Could you copy every line in the listing below that has the word "satellite"?

-=-=-

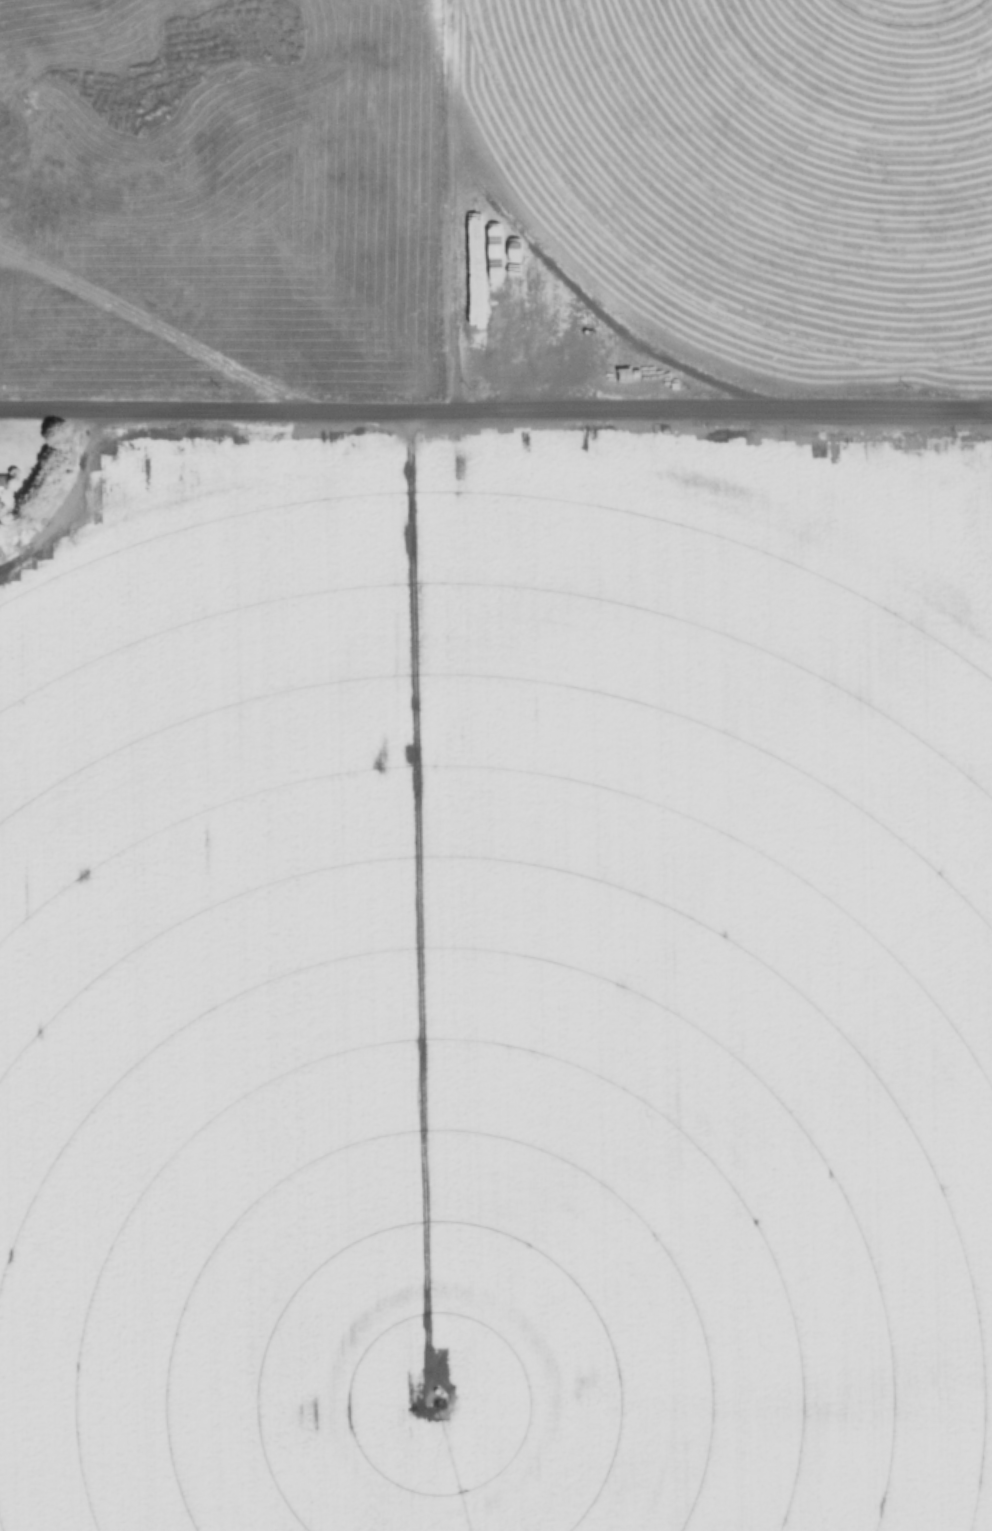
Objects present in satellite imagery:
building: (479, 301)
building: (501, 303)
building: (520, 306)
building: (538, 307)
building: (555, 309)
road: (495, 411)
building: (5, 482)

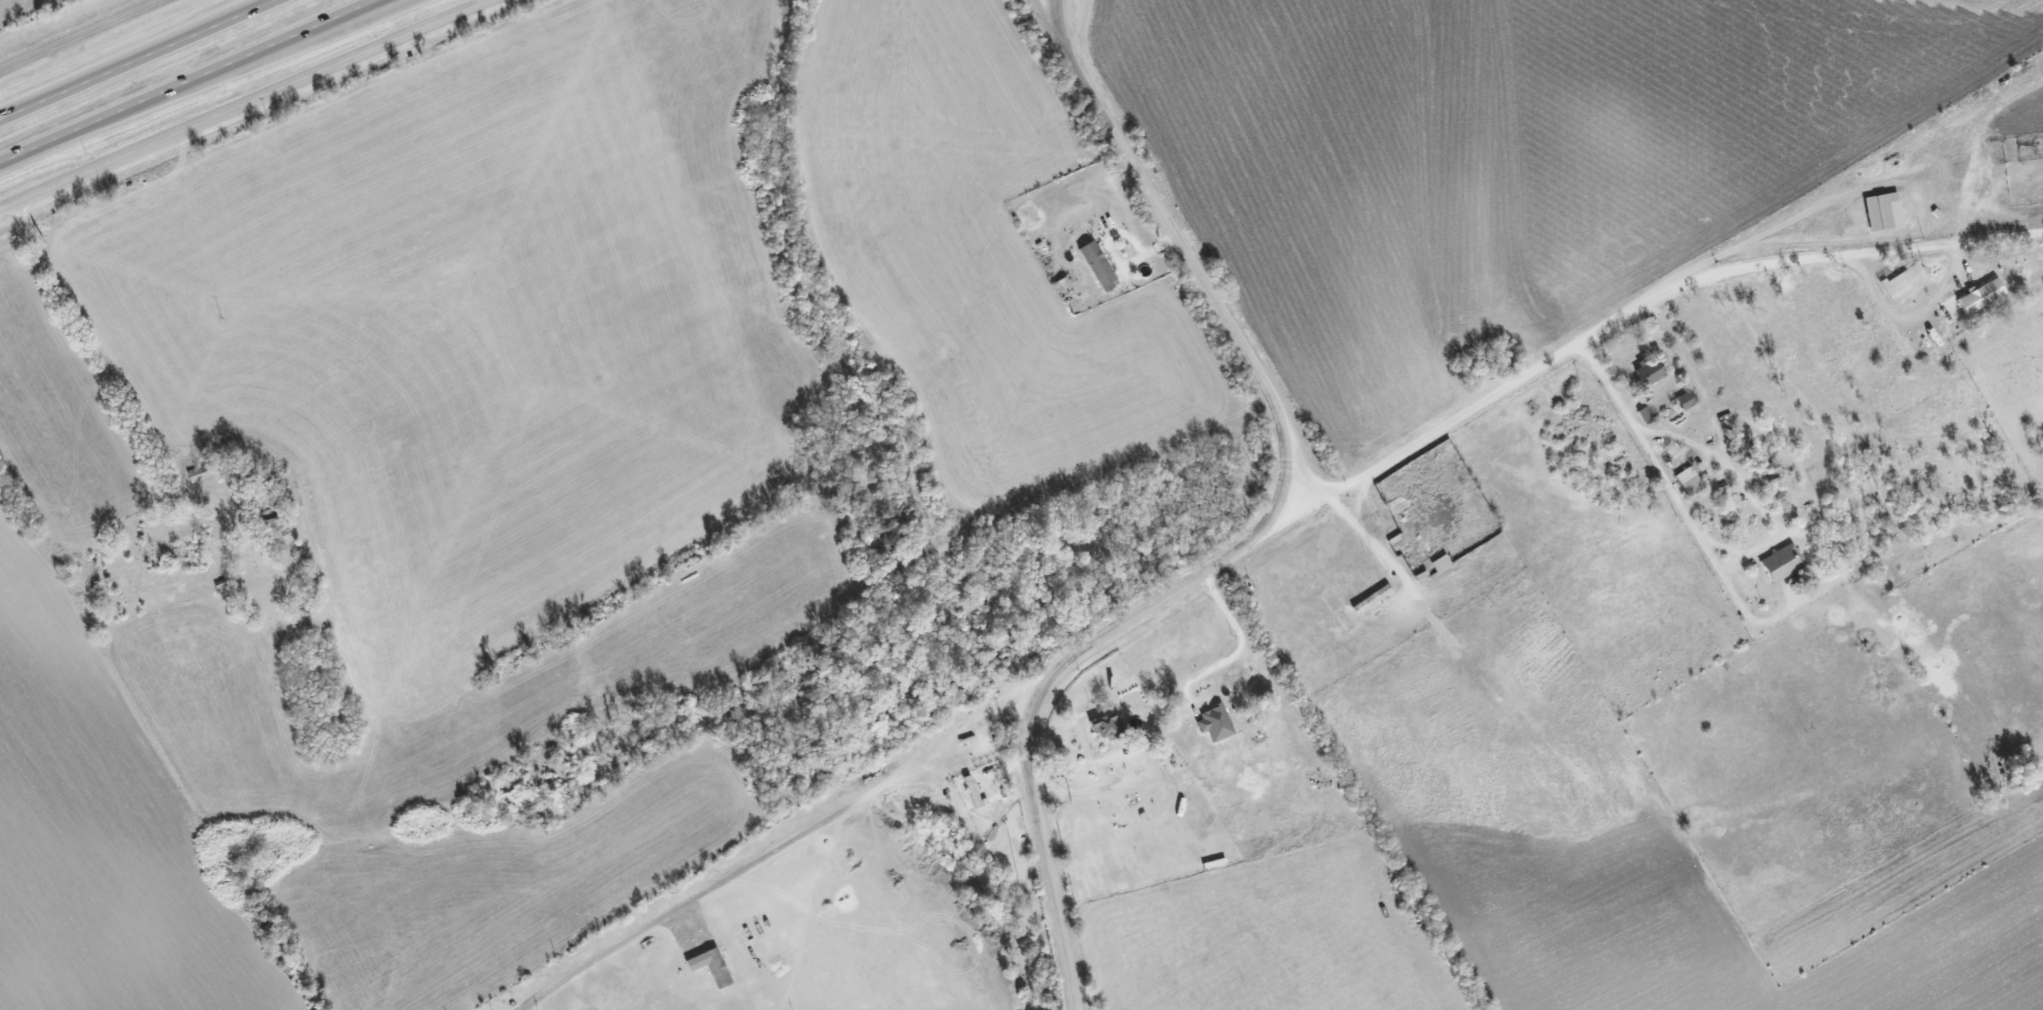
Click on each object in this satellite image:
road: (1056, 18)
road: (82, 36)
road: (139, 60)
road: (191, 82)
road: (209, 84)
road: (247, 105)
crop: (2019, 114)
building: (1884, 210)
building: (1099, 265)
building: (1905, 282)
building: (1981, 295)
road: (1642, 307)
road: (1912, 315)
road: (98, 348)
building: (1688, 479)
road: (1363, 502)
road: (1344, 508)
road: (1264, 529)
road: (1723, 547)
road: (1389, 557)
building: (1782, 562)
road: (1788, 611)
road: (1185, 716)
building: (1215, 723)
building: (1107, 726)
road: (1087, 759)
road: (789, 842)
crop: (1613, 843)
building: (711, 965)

-=-=-

= Output of the exercise =
Objects present in satellite imagery:
Click on each object in this satellite image:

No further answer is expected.